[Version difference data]
>>
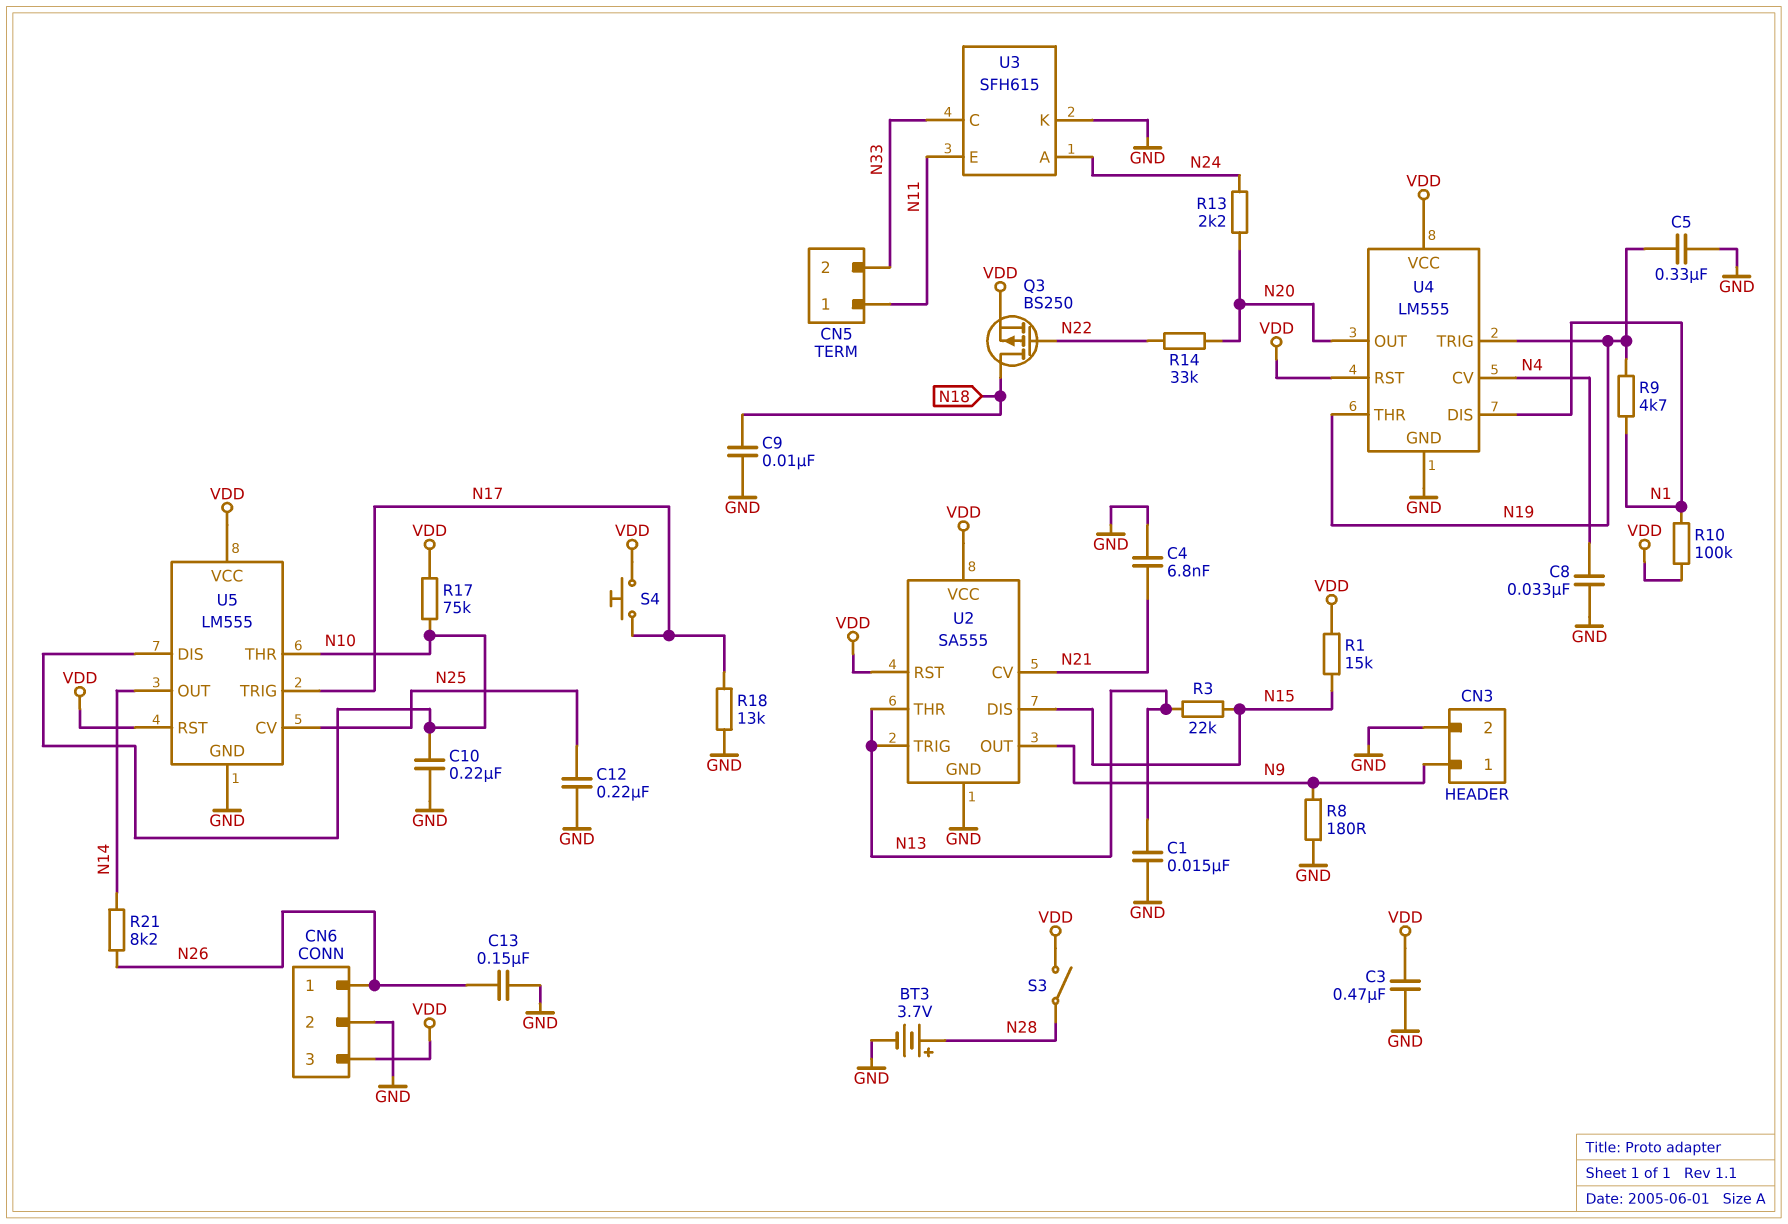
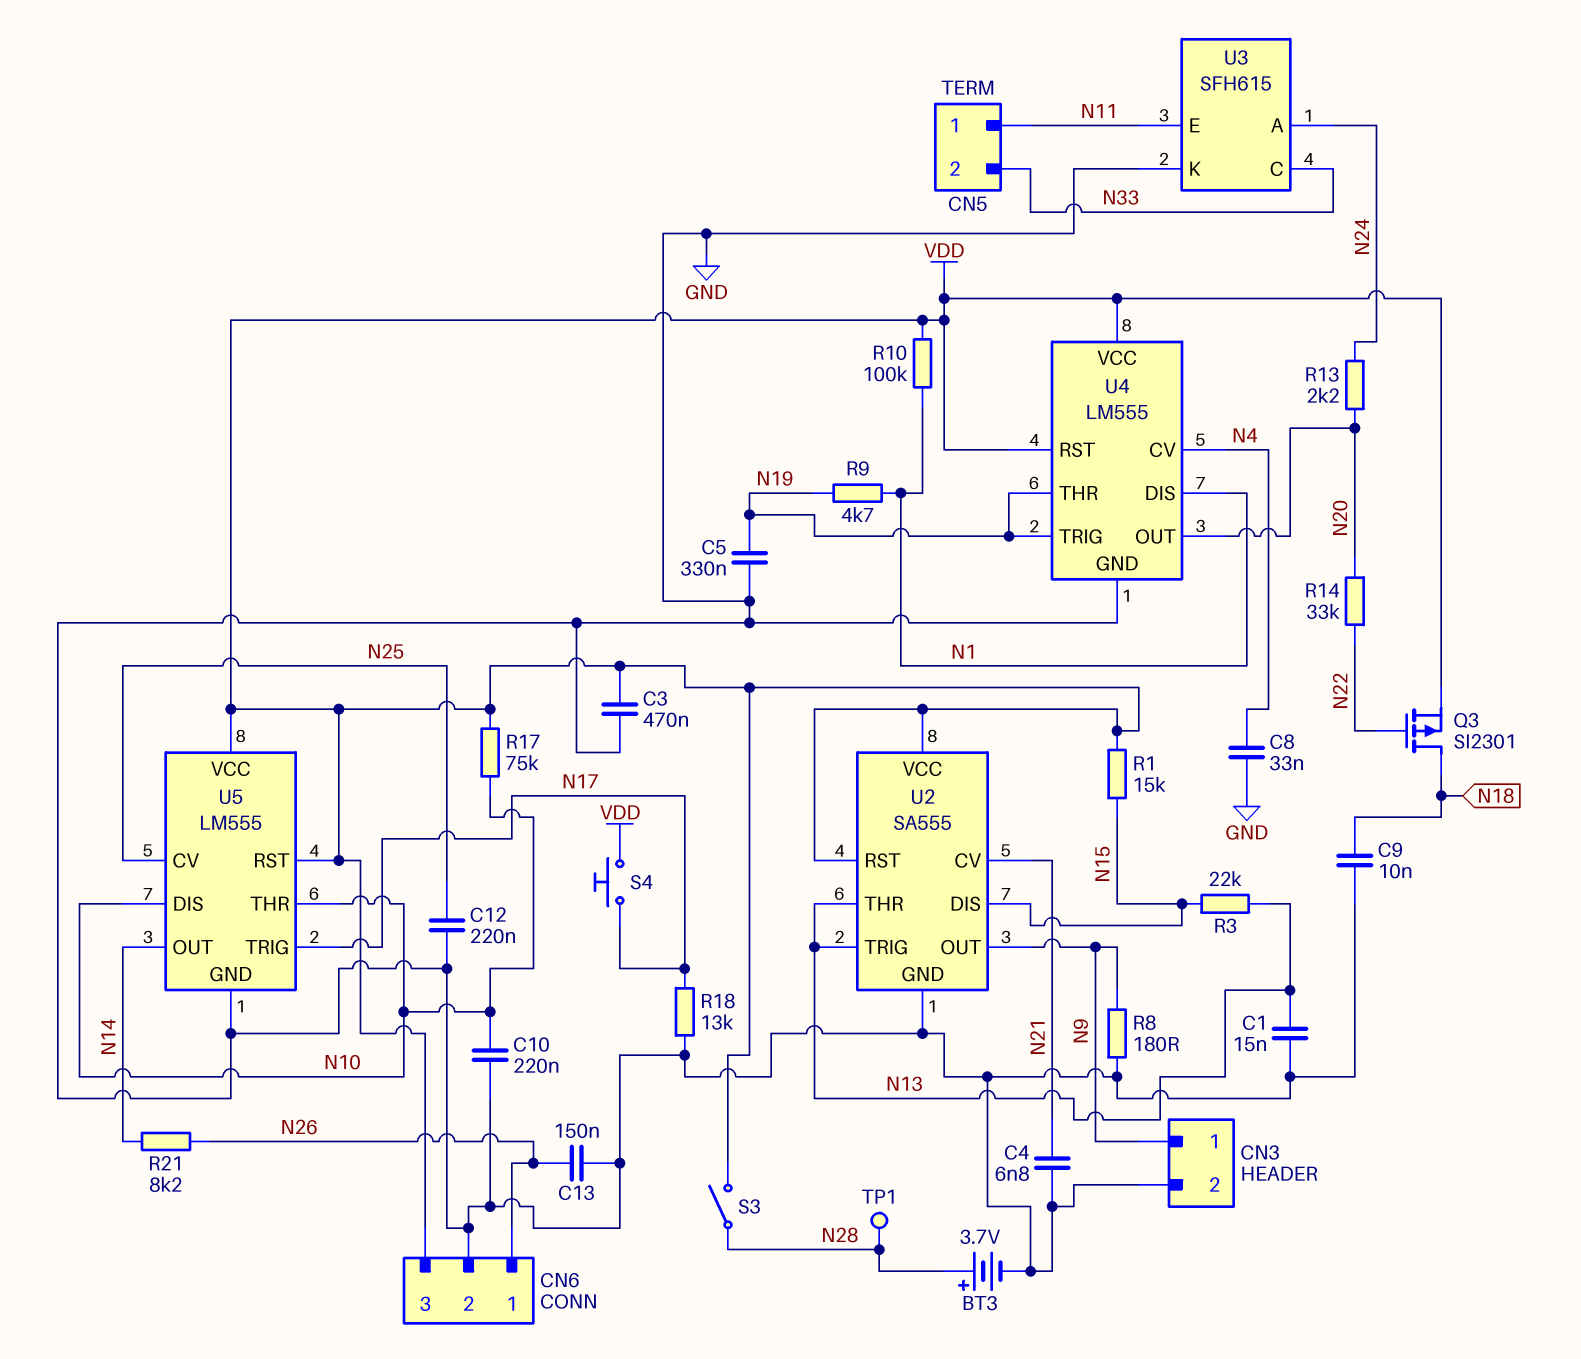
Q3: PMOS BS250 (G N22, D N18, S VDD) -> PMOS SI2301 (G N22, D N18, S VDD)
TP1: none -> test point (N28)

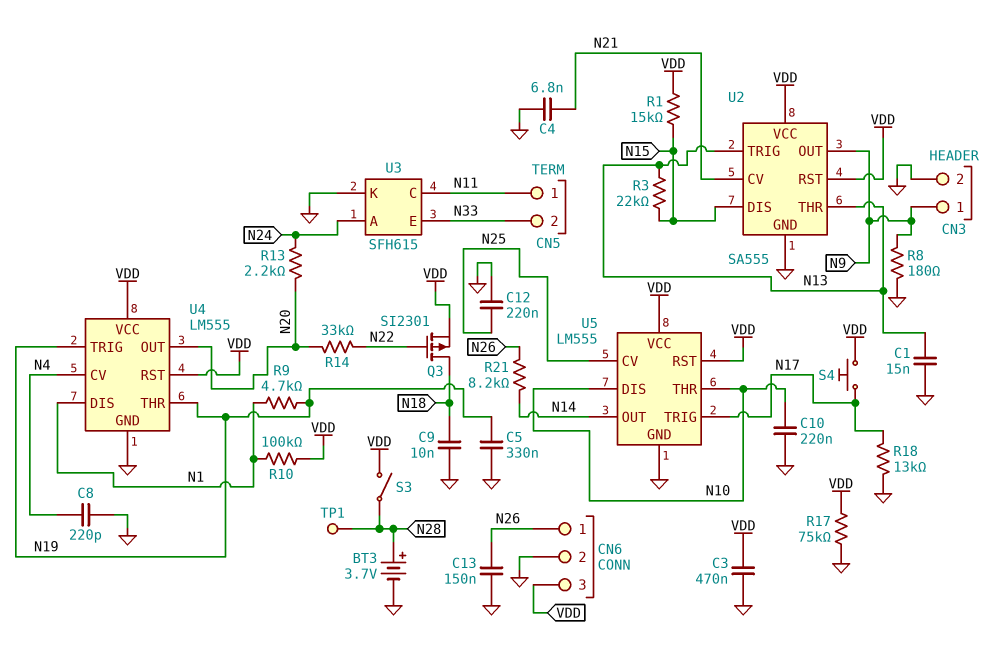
C8: 33nF (GND, N4) -> 220pF (GND, N4)
R17: 75k (N10, VDD) -> 75k (GND, VDD)
U3 pin C: N33 -> N11
U3 pin E: N11 -> N33

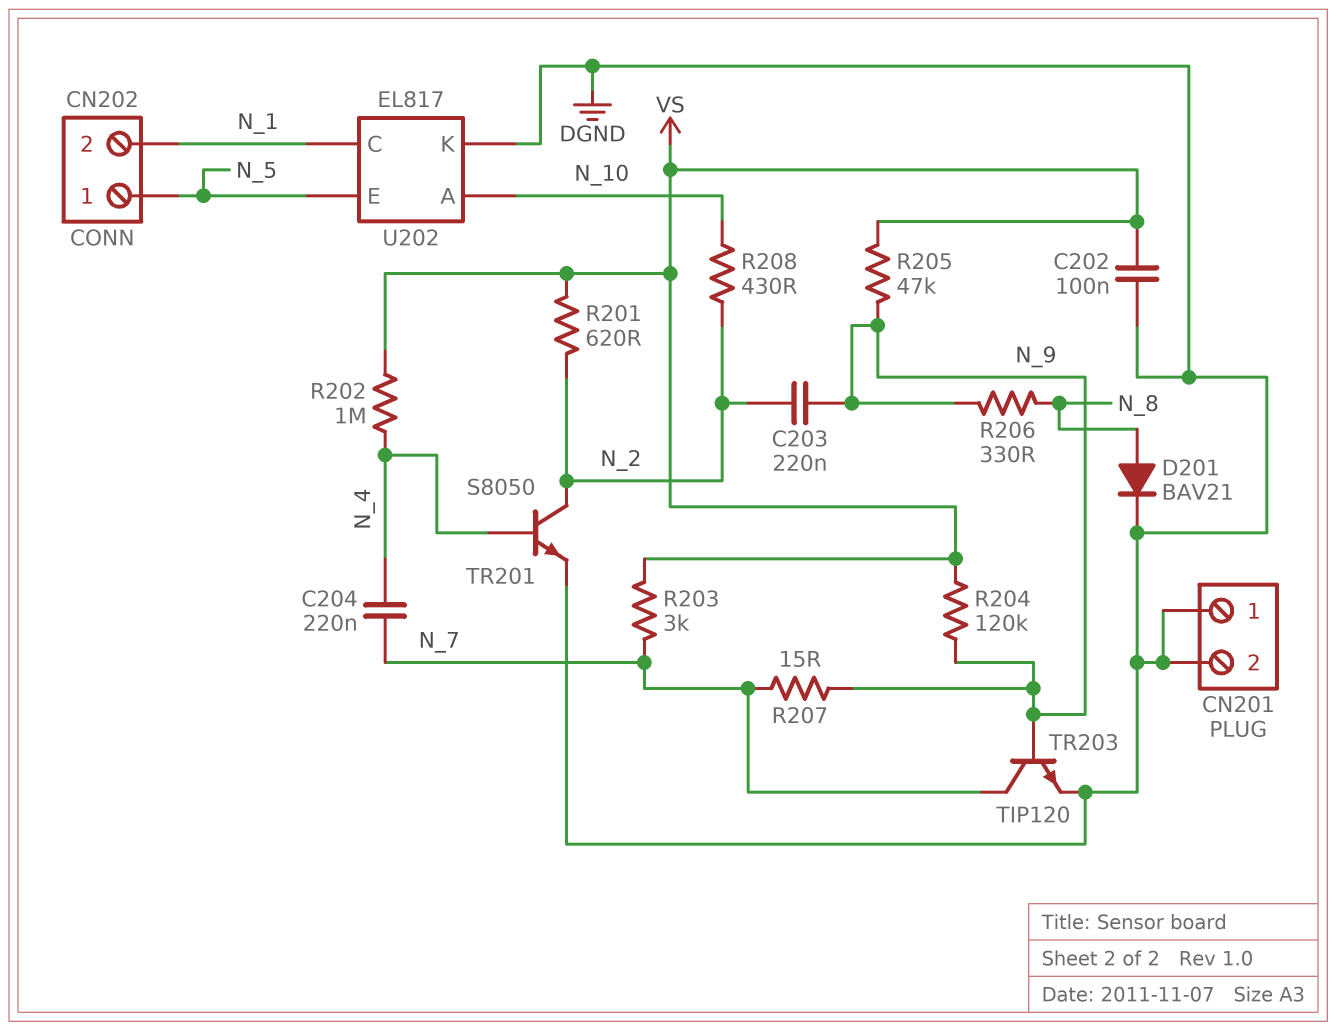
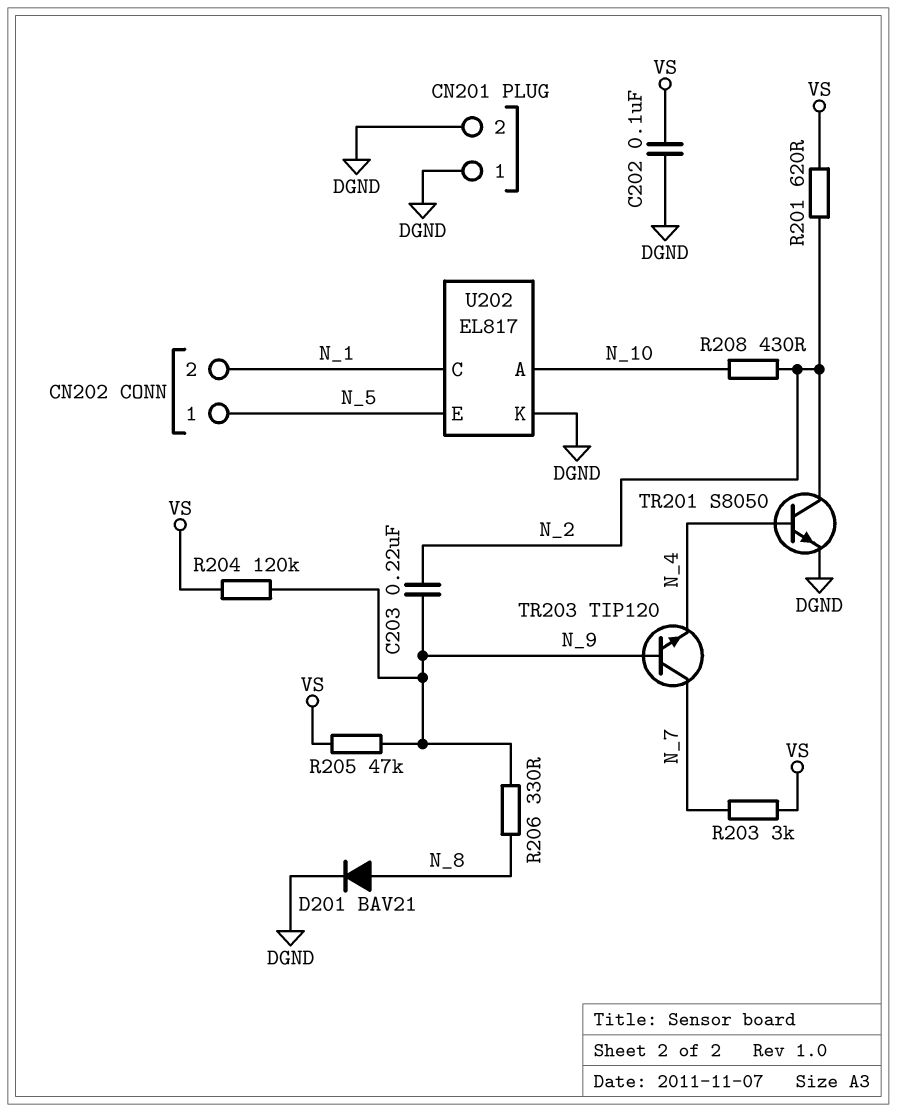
C204: 220nF (N_4, N_7) -> none
R202: 1M (N_4, VS) -> none
R207: 15 (N_7, N_9) -> none
TR203: NPN TIP120 (B N_9, C N_7, E DGND) -> NPN TIP120 (B N_9, C N_7, E N_4)

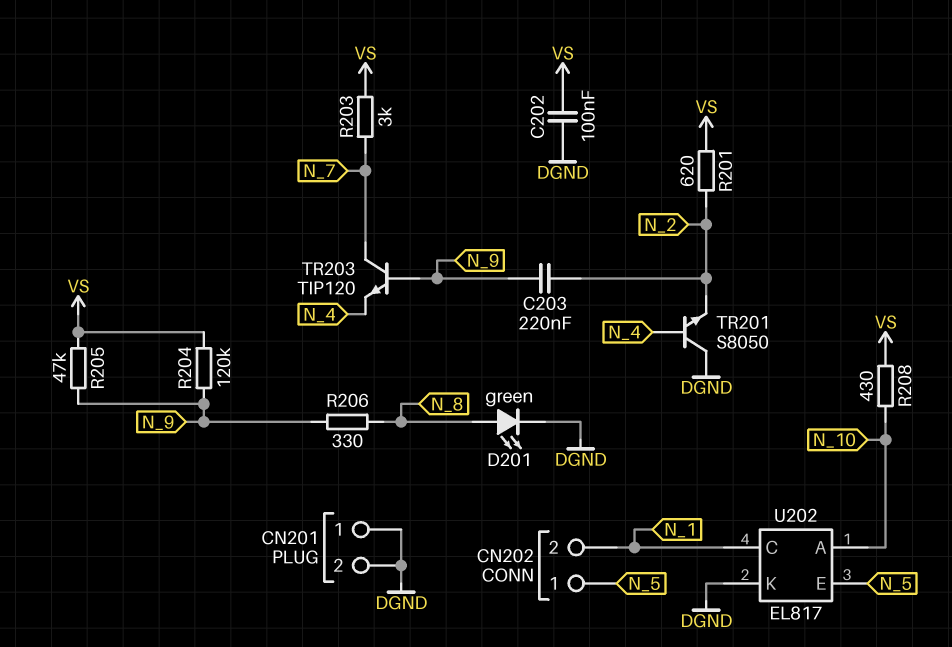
D201: diode BAV21 (A N_8, K DGND) -> LED green (A N_8, K DGND)
R208: 430 (N_2, N_10) -> 430 (N_10, VS)
TR201: NPN S8050 (B N_4, C N_2, E DGND) -> NPN S8050 (B N_4, C DGND, E N_2)

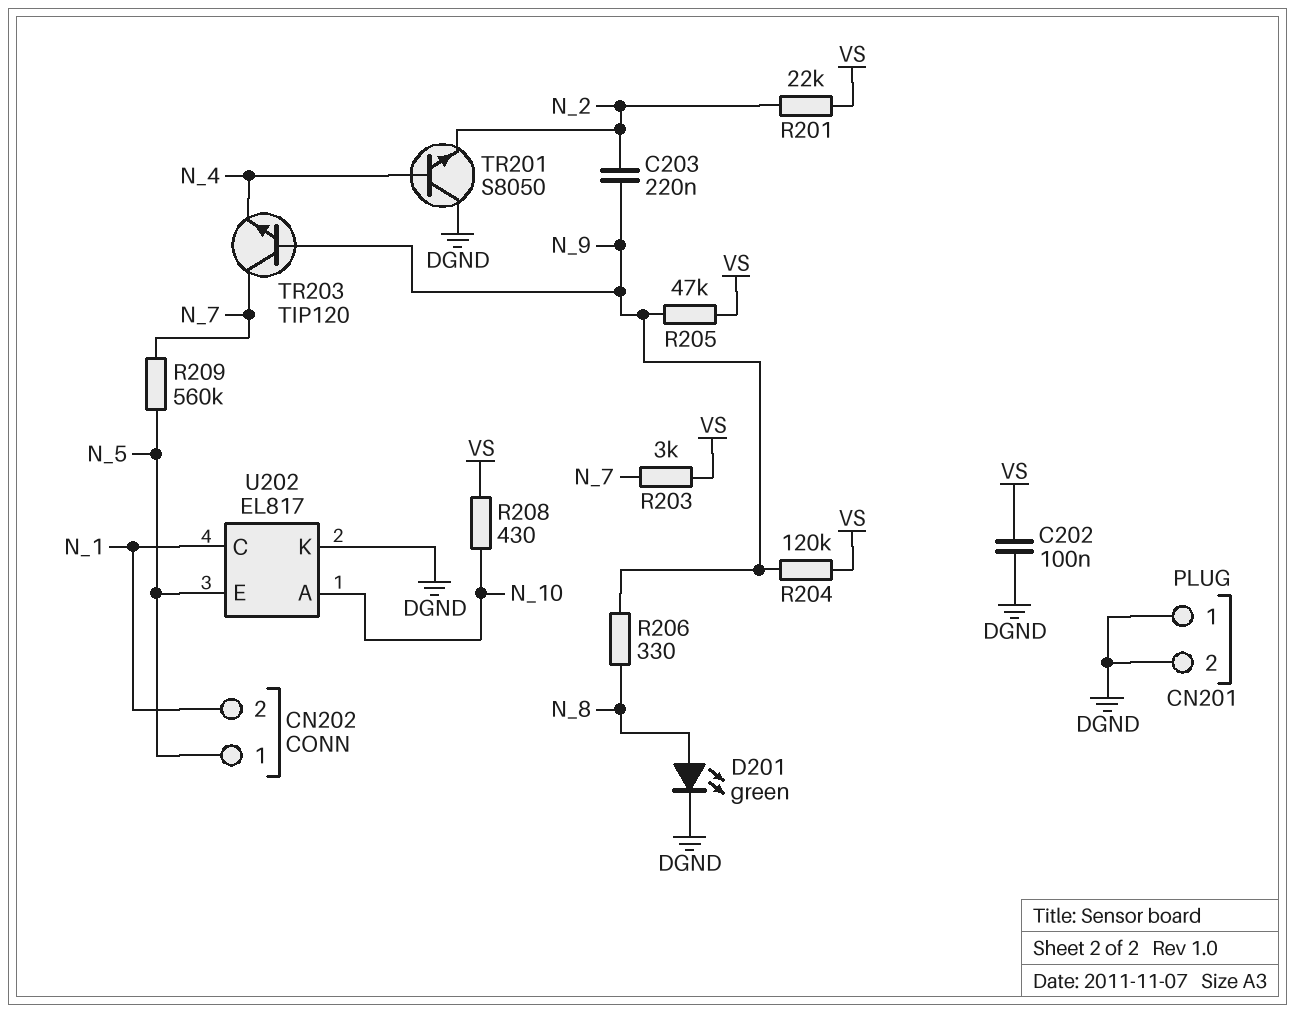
R201: 620 (N_2, VS) -> 22k (N_2, VS)
R209: none -> 560k (N_5, N_7)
<<
→ Exercise requirements:
In the copy, every entry appears exactly as written above and no picture appears.

→ Written solution:
Q3: PMOS BS250 (G N22, D N18, S VDD) -> PMOS SI2301 (G N22, D N18, S VDD)
TP1: none -> test point (N28)

C8: 33nF (GND, N4) -> 220pF (GND, N4)
R17: 75k (N10, VDD) -> 75k (GND, VDD)
U3 pin C: N33 -> N11
U3 pin E: N11 -> N33

C204: 220nF (N_4, N_7) -> none
R202: 1M (N_4, VS) -> none
R207: 15 (N_7, N_9) -> none
TR203: NPN TIP120 (B N_9, C N_7, E DGND) -> NPN TIP120 (B N_9, C N_7, E N_4)

D201: diode BAV21 (A N_8, K DGND) -> LED green (A N_8, K DGND)
R208: 430 (N_2, N_10) -> 430 (N_10, VS)
TR201: NPN S8050 (B N_4, C N_2, E DGND) -> NPN S8050 (B N_4, C DGND, E N_2)

R201: 620 (N_2, VS) -> 22k (N_2, VS)
R209: none -> 560k (N_5, N_7)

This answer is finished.